*Problem to solve*
If a line in the listing below contains "yellow", return that line.
(Material for the task begins)
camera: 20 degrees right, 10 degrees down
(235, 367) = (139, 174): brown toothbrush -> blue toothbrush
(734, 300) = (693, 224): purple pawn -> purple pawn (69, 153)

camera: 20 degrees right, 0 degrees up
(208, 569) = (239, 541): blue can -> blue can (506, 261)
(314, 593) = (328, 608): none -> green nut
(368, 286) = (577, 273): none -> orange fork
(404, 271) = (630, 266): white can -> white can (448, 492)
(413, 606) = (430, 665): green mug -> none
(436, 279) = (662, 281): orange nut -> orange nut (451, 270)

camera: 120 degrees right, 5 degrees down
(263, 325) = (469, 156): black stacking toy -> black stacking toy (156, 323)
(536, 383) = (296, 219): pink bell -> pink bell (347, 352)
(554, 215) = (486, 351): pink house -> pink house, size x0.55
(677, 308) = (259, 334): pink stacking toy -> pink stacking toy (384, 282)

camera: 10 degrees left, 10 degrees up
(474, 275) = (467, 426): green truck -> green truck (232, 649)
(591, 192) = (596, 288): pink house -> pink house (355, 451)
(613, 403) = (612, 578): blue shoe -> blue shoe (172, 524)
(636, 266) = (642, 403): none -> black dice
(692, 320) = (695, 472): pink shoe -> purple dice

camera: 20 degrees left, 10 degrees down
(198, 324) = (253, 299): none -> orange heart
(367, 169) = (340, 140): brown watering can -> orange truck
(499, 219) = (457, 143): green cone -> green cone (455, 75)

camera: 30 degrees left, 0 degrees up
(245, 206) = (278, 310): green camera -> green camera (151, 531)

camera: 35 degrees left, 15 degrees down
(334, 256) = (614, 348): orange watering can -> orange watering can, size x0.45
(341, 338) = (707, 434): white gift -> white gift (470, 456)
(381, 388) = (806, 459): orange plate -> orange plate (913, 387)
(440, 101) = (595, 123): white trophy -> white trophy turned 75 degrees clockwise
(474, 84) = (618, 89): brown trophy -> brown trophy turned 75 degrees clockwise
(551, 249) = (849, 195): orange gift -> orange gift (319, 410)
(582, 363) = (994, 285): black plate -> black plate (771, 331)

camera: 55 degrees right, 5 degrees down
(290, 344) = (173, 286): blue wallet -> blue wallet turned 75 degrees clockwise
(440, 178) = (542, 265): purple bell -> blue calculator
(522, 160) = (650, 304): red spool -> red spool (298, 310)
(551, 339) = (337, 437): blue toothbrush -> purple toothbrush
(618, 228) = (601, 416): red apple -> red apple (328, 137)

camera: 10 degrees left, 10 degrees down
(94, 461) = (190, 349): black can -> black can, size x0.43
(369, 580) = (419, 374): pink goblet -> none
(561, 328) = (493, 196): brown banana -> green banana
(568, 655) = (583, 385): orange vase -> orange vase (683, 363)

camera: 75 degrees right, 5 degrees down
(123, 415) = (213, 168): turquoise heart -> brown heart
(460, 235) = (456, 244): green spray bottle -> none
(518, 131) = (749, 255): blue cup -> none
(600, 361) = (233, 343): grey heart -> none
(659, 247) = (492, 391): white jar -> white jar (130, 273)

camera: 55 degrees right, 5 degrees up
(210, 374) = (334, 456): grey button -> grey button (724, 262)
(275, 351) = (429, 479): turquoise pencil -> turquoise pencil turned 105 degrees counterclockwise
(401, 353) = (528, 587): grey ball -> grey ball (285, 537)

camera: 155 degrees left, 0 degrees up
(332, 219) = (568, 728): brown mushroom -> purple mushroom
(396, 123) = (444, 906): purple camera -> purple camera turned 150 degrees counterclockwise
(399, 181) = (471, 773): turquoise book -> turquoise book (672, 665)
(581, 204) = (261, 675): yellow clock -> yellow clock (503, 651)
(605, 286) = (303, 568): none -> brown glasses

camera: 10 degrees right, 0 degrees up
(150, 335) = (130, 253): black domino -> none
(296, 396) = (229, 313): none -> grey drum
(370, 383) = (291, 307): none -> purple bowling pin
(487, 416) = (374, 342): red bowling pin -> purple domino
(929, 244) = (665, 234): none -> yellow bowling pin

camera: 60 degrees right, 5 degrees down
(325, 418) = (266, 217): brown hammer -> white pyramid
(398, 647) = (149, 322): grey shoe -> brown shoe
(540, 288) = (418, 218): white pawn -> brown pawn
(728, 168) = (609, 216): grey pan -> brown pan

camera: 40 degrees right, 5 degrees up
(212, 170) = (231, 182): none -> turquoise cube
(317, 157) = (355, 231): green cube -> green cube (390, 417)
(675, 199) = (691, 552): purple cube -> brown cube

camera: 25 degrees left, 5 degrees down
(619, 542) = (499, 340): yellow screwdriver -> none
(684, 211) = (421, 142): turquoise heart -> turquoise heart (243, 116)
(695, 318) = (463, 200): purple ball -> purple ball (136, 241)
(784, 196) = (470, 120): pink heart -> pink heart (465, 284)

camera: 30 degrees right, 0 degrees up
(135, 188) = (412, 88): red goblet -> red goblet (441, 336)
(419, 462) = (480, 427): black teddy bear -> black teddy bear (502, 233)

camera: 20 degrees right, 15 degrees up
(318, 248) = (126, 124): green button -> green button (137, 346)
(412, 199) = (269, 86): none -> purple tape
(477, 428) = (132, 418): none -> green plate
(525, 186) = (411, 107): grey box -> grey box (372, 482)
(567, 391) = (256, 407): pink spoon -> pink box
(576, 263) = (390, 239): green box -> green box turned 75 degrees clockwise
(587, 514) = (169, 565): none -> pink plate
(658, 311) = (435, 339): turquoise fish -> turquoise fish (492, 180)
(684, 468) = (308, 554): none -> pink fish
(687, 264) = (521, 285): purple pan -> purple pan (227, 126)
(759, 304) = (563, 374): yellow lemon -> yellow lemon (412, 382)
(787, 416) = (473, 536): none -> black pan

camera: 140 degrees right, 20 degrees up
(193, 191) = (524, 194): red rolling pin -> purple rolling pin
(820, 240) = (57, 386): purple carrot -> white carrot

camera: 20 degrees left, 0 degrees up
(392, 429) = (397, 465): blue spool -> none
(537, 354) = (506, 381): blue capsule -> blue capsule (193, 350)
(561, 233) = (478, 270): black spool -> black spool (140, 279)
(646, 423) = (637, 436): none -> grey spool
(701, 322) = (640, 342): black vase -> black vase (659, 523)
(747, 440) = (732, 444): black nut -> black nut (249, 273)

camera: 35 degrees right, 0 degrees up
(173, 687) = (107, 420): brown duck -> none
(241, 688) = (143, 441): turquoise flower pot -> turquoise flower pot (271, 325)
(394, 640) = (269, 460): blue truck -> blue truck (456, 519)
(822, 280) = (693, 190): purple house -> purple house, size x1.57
(Material for the task ends)
*Answer below*
(581, 204) = (261, 675): yellow clock -> yellow clock (503, 651)
(929, 244) = (665, 234): none -> yellow bowling pin
(619, 542) = (499, 340): yellow screwdriver -> none
(759, 304) = (563, 374): yellow lemon -> yellow lemon (412, 382)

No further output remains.